[WHAT YOU HAVE TO DO]:
Search the data for lines holding the word "cupcake". State how many there are, and nothing else.

[DATA EXTRACT]:

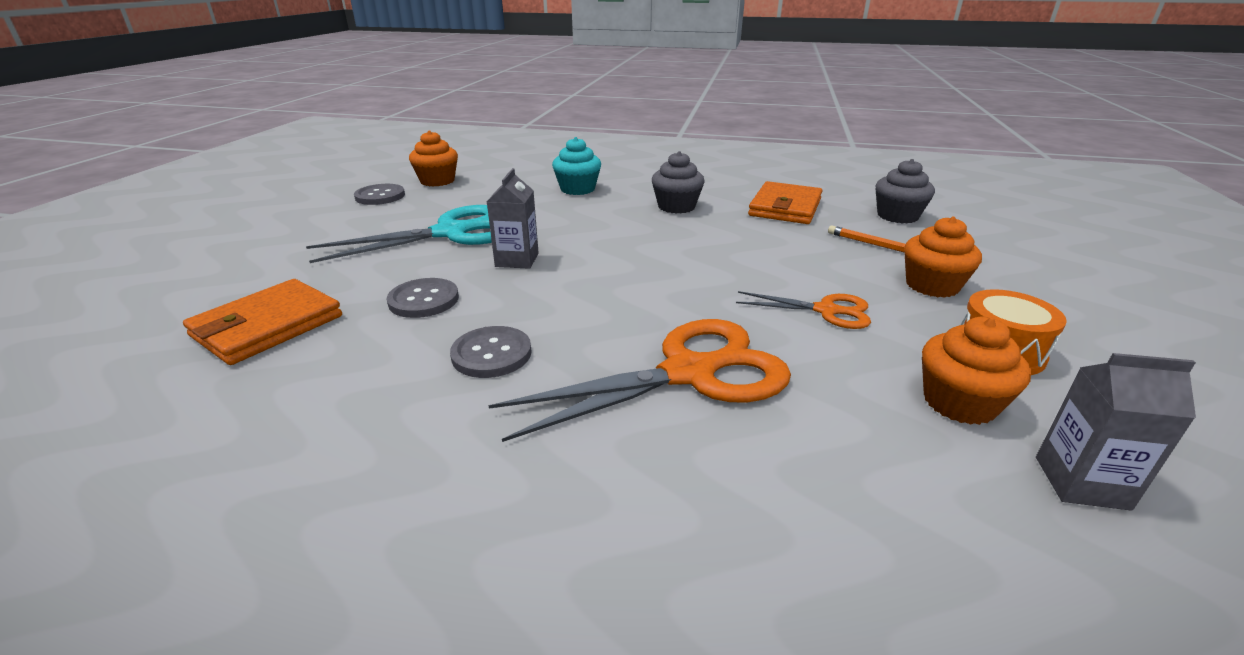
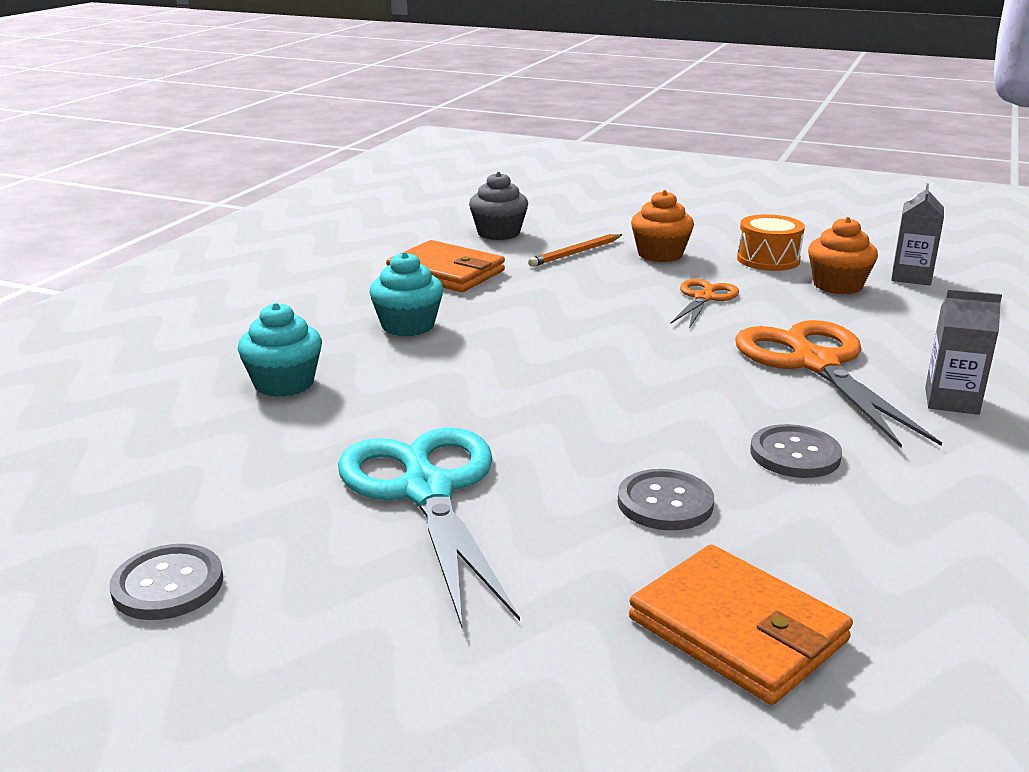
camera: 80 degrees left, 5 degrees down
(437, 181) = (118, 518): orange cupcake -> none
(517, 260) = (551, 437): grey carton -> grey carton (951, 401)
(676, 207) = (408, 326): grey cupcake -> turquoise cupcake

[SOLUTION]:
2